▶ [DATA IN THIS EXERCISE]
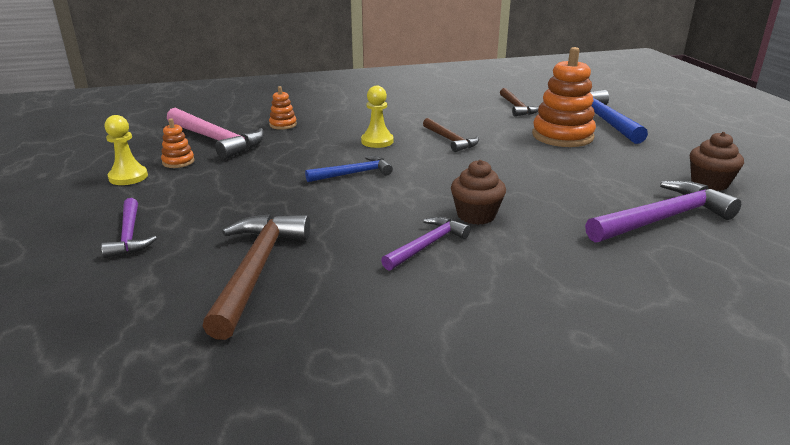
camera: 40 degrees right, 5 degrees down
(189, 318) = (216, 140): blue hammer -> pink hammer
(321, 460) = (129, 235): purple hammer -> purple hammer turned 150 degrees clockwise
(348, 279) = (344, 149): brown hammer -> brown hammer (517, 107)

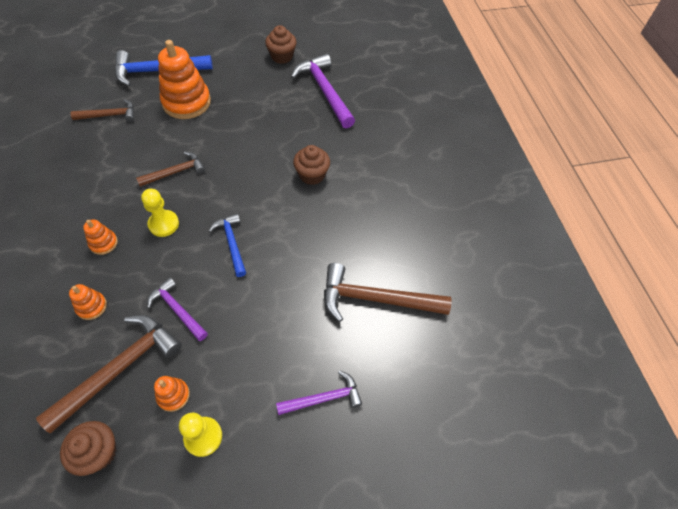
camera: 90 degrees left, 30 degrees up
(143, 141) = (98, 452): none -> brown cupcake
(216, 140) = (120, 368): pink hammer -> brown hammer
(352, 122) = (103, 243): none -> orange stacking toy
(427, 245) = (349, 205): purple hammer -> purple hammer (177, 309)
==
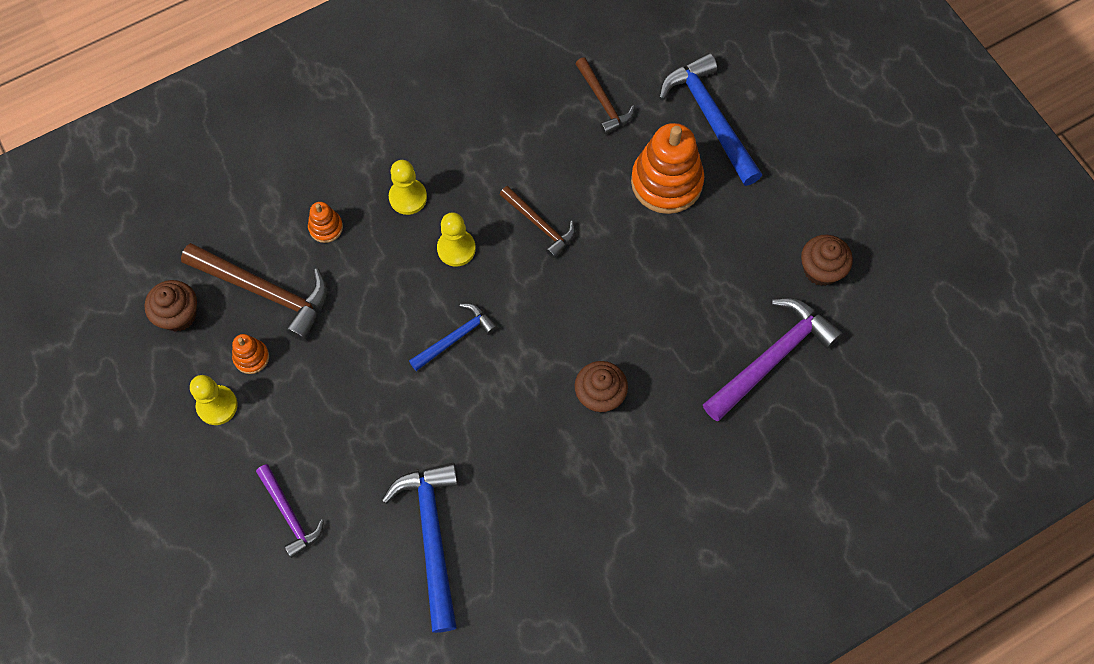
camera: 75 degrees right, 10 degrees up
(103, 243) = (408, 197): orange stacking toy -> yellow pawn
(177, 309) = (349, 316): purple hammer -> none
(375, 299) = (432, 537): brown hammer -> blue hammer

▶ [TASK INSTRUCTIONS] In the material, find each line with the word "stacking" and list it.

▶ [ANSWER AREA]
(352, 122) = (103, 243): none -> orange stacking toy
(103, 243) = (408, 197): orange stacking toy -> yellow pawn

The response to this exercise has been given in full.